What you are asked to do:
Reproduce word for word every line from the one containing "Where the flower" to the final line of the data below; omit the pictures.

Supplied data:

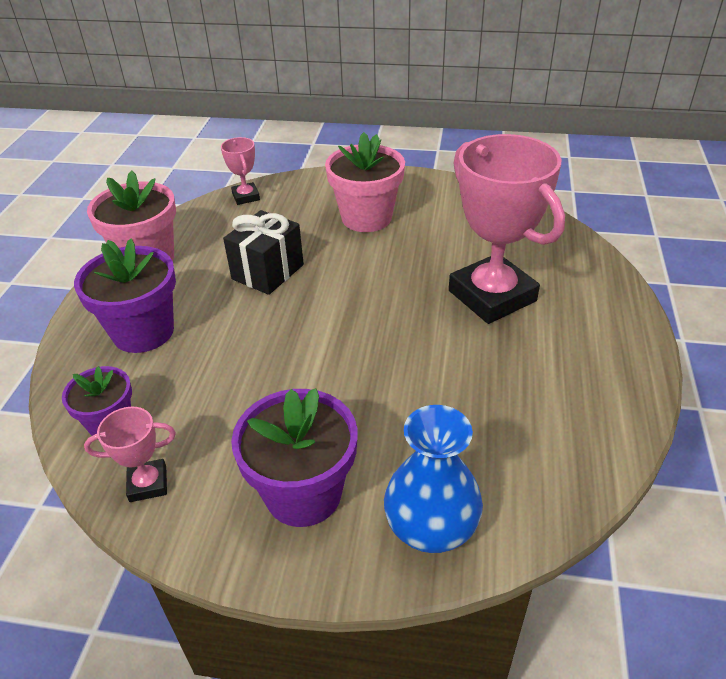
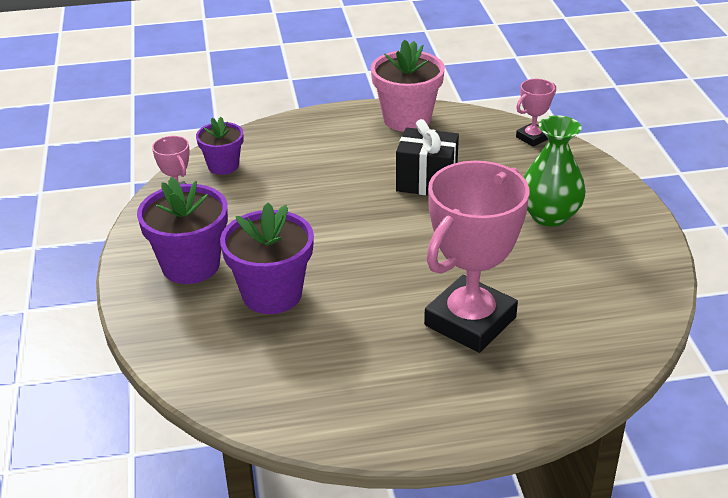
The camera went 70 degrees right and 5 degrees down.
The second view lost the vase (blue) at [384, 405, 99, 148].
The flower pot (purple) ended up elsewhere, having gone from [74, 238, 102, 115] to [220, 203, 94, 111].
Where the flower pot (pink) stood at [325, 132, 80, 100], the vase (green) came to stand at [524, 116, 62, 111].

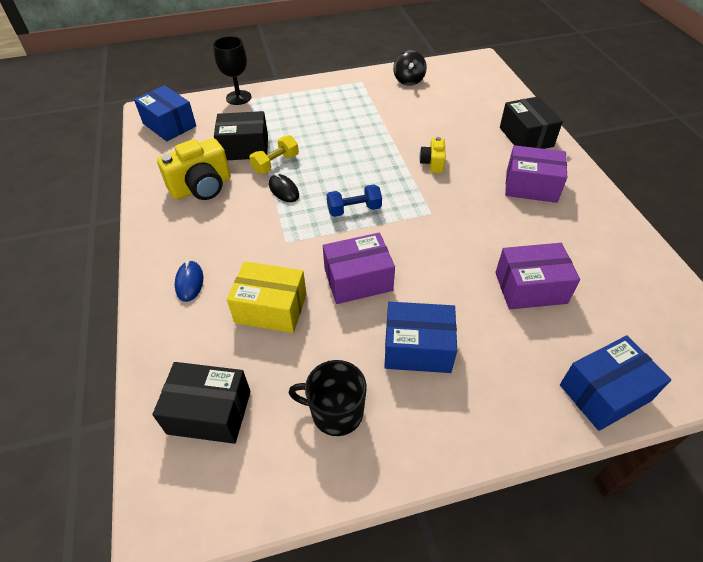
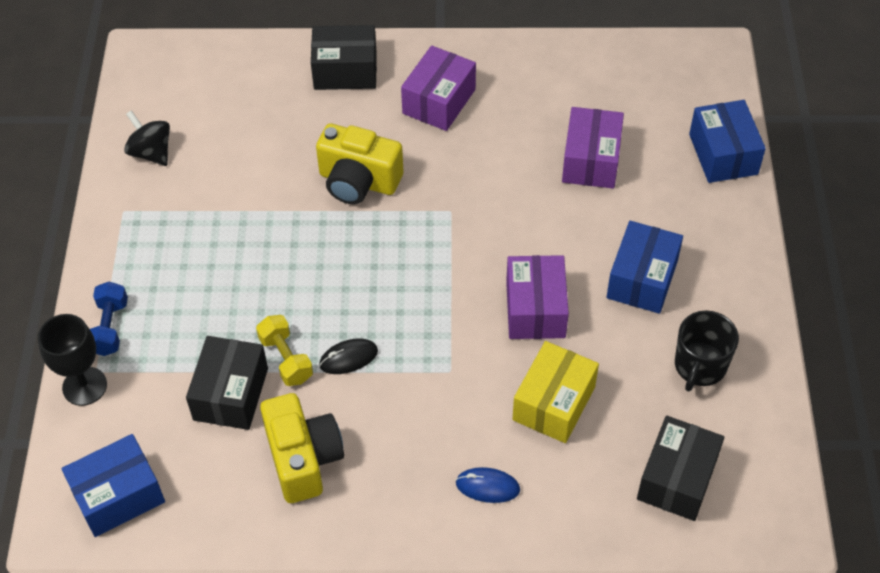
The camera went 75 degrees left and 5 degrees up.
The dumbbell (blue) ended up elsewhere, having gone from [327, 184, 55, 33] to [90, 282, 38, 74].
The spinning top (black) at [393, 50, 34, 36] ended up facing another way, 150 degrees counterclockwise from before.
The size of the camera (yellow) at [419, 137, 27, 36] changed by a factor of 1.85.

Response to the exercise:
Where the flower pot (pink) stood at [325, 132, 80, 100], the vase (green) came to stand at [524, 116, 62, 111].

The camera went 75 degrees left and 5 degrees up.
The dumbbell (blue) ended up elsewhere, having gone from [327, 184, 55, 33] to [90, 282, 38, 74].
The spinning top (black) at [393, 50, 34, 36] ended up facing another way, 150 degrees counterclockwise from before.
The size of the camera (yellow) at [419, 137, 27, 36] changed by a factor of 1.85.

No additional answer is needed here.